Word for word, repeat the records, leaving every picture behind.

· · · ·

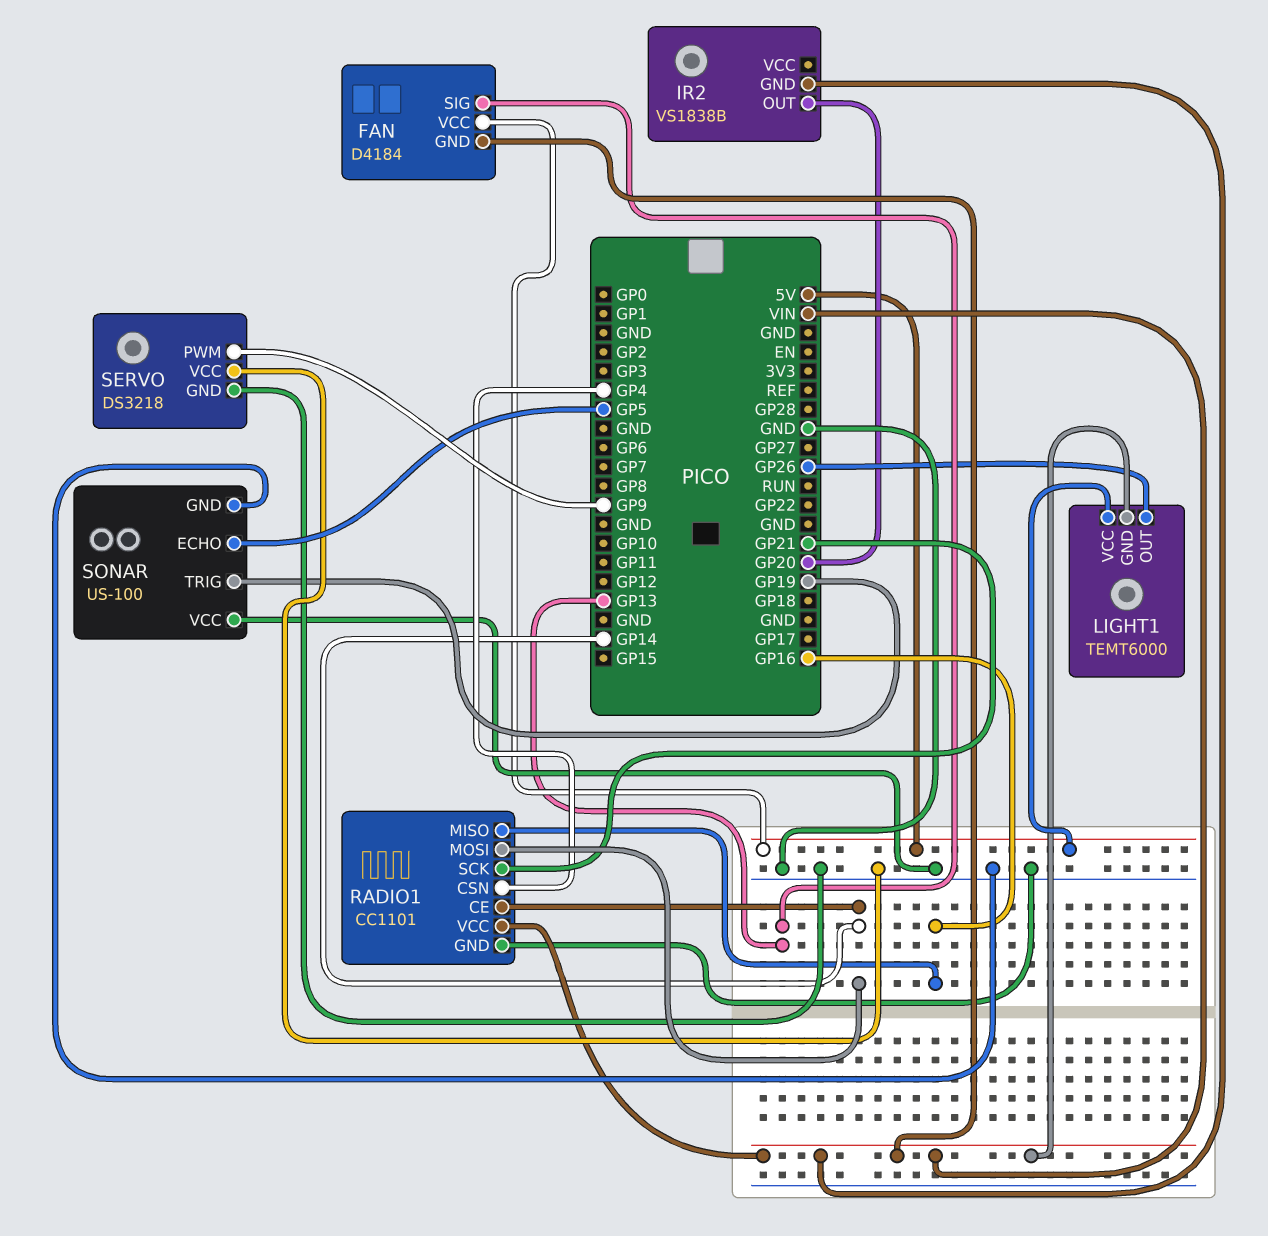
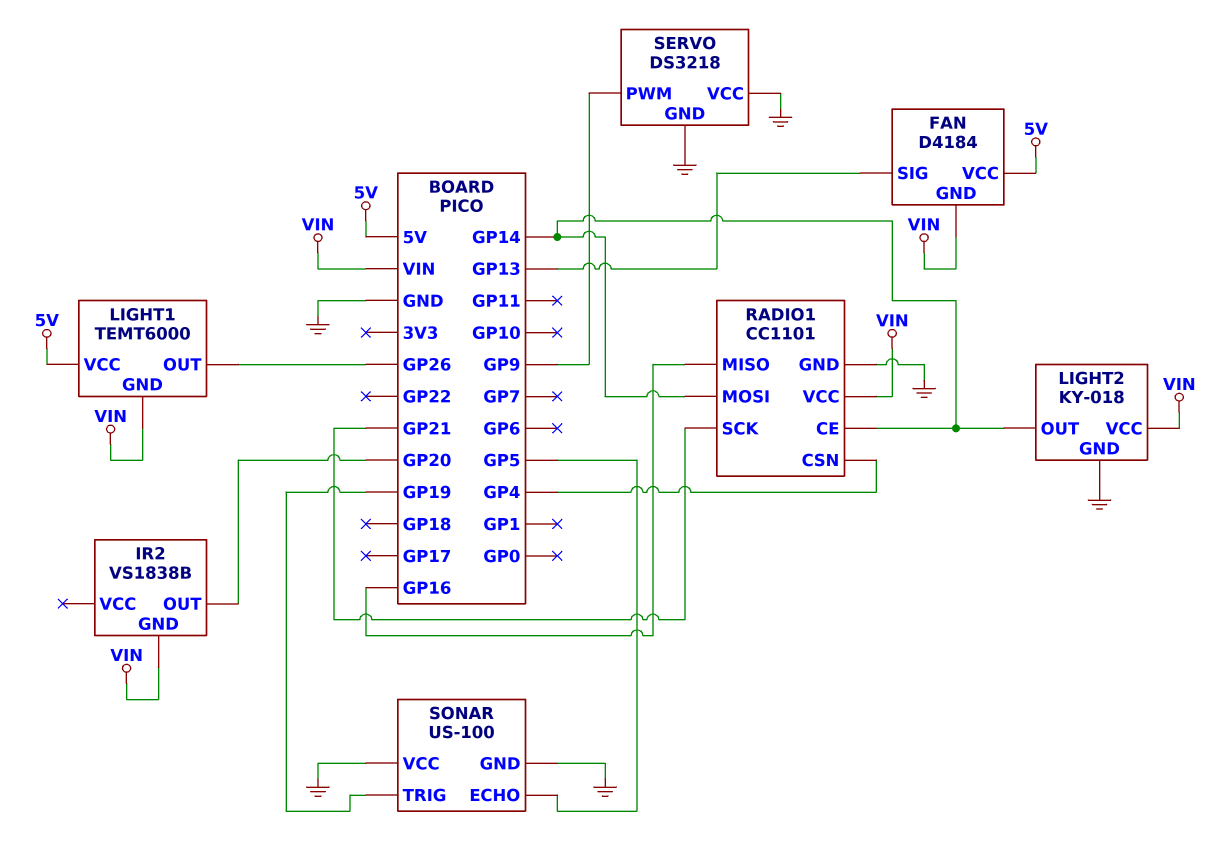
LIGHT2: none -> KY-018
LIGHT2 pin GND: none -> GND
LIGHT2 pin OUT: none -> GP14
LIGHT2 pin VCC: none -> VIN

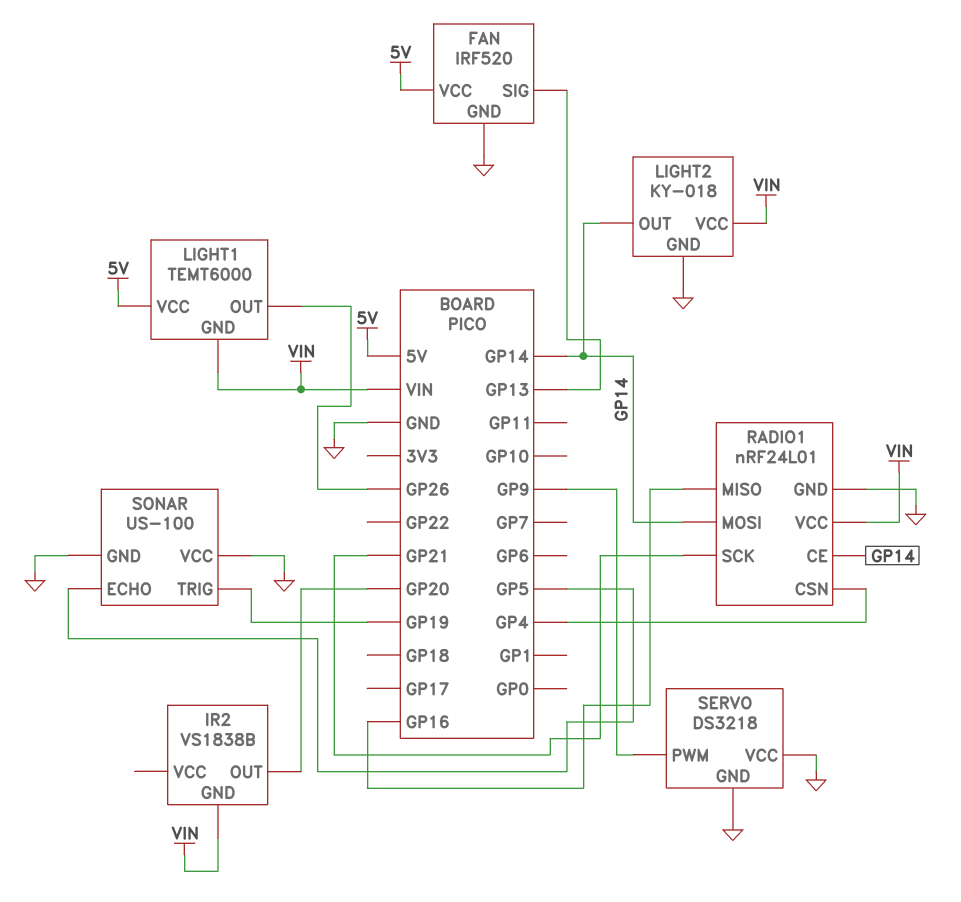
FAN: D4184 -> IRF520
FAN pin GND: VIN -> GND
RADIO1: CC1101 -> nRF24L01

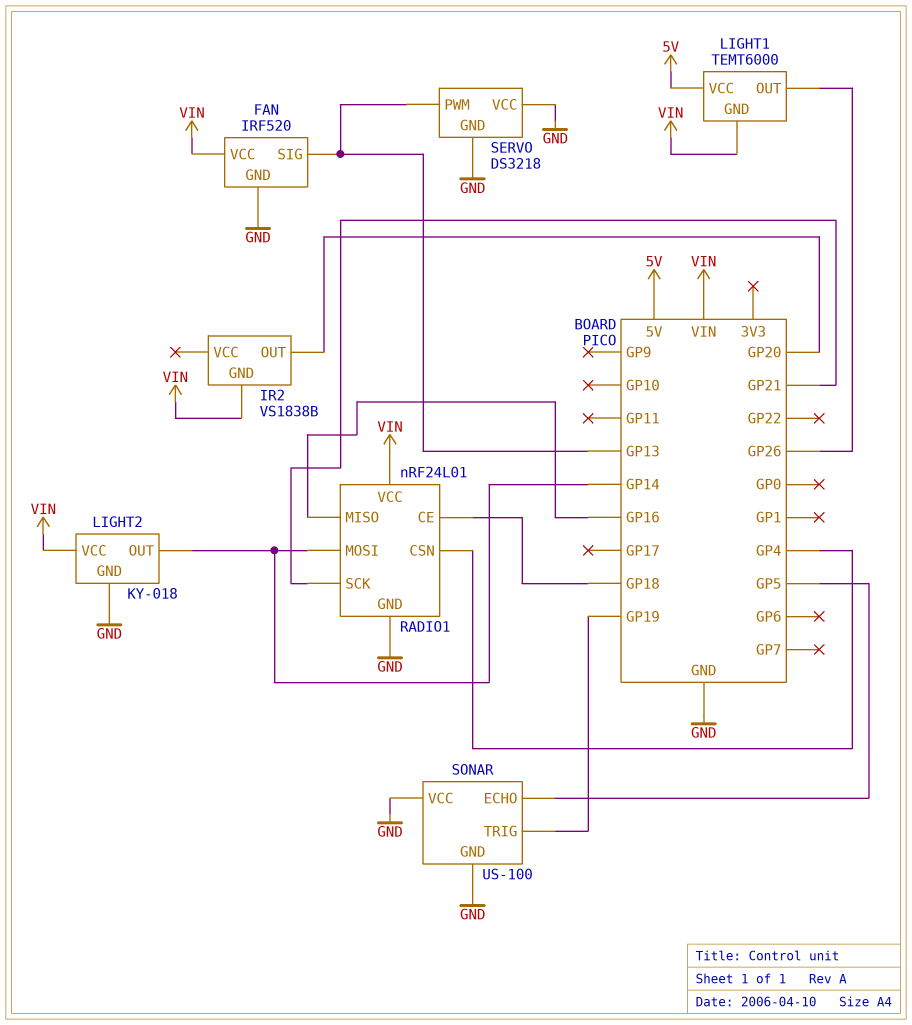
FAN pin VCC: 5V -> VIN
RADIO1 pin CE: GP14 -> GP18
SERVO pin PWM: GP9 -> GP13

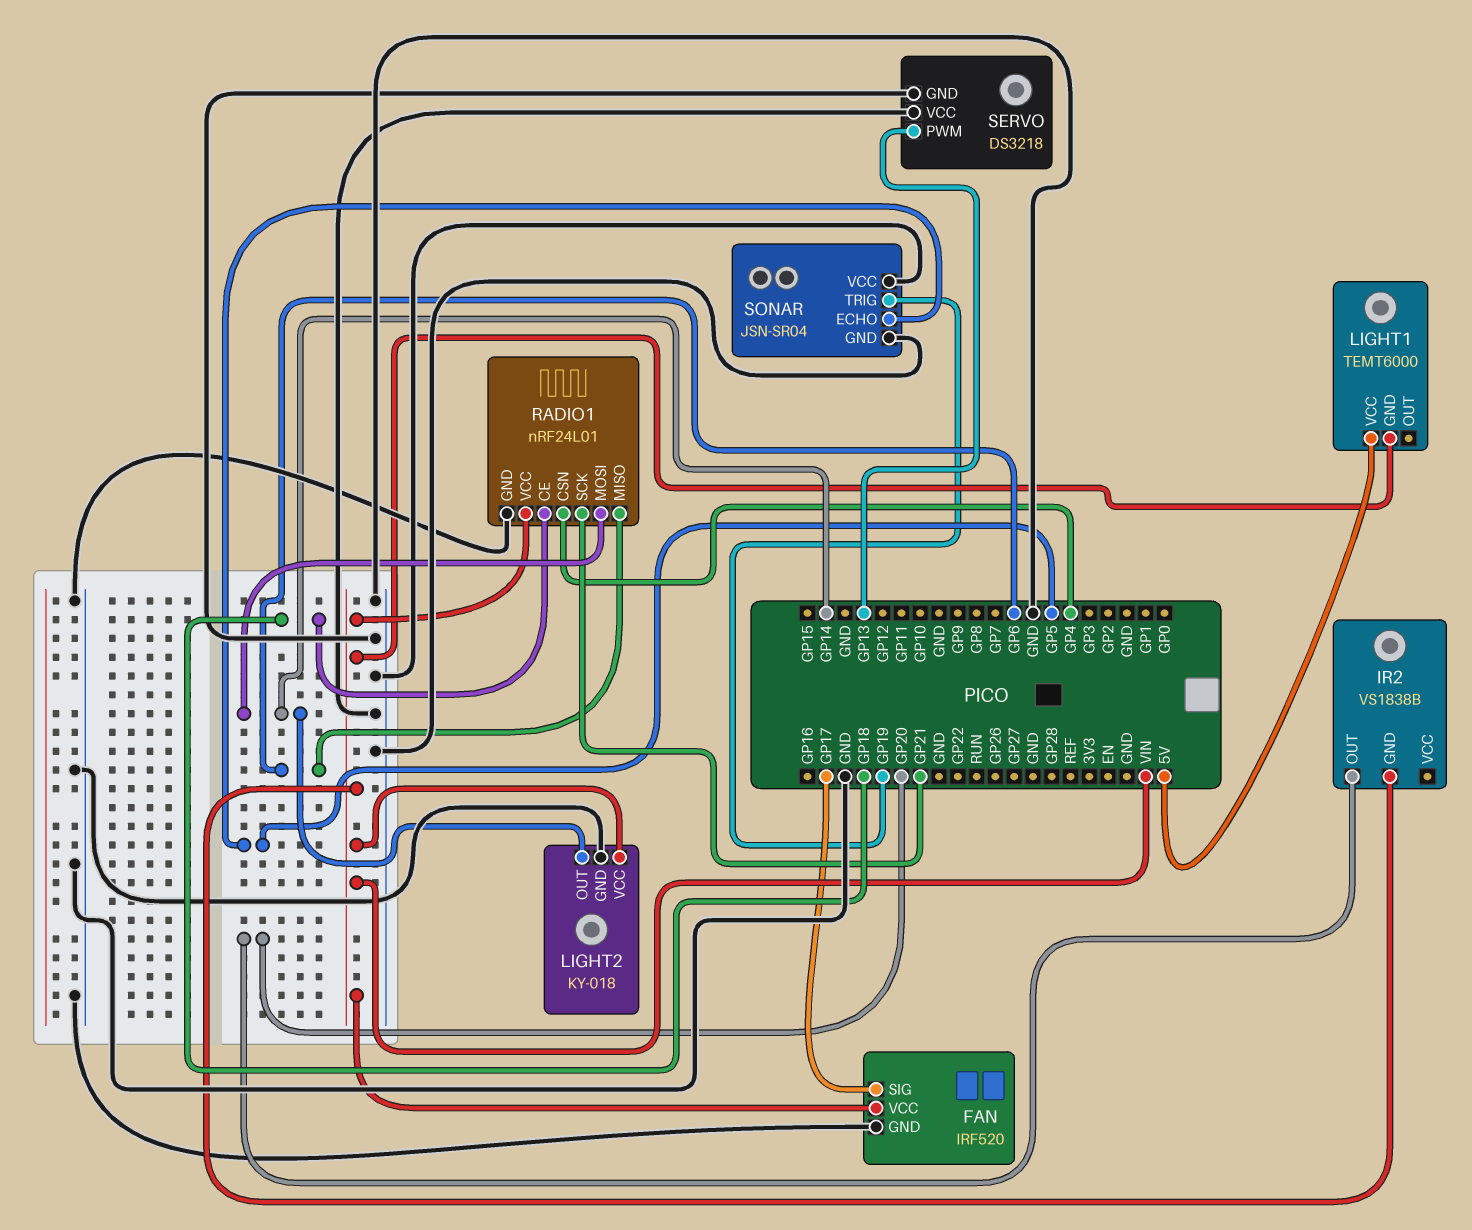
FAN pin SIG: GP13 -> GP17
LIGHT1 pin OUT: GP26 -> none
RADIO1 pin MISO: GP16 -> GP6
SONAR: US-100 -> JSN-SR04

· · · ·

» Task solution
LIGHT2: none -> KY-018
LIGHT2 pin GND: none -> GND
LIGHT2 pin OUT: none -> GP14
LIGHT2 pin VCC: none -> VIN

FAN: D4184 -> IRF520
FAN pin GND: VIN -> GND
RADIO1: CC1101 -> nRF24L01

FAN pin VCC: 5V -> VIN
RADIO1 pin CE: GP14 -> GP18
SERVO pin PWM: GP9 -> GP13

FAN pin SIG: GP13 -> GP17
LIGHT1 pin OUT: GP26 -> none
RADIO1 pin MISO: GP16 -> GP6
SONAR: US-100 -> JSN-SR04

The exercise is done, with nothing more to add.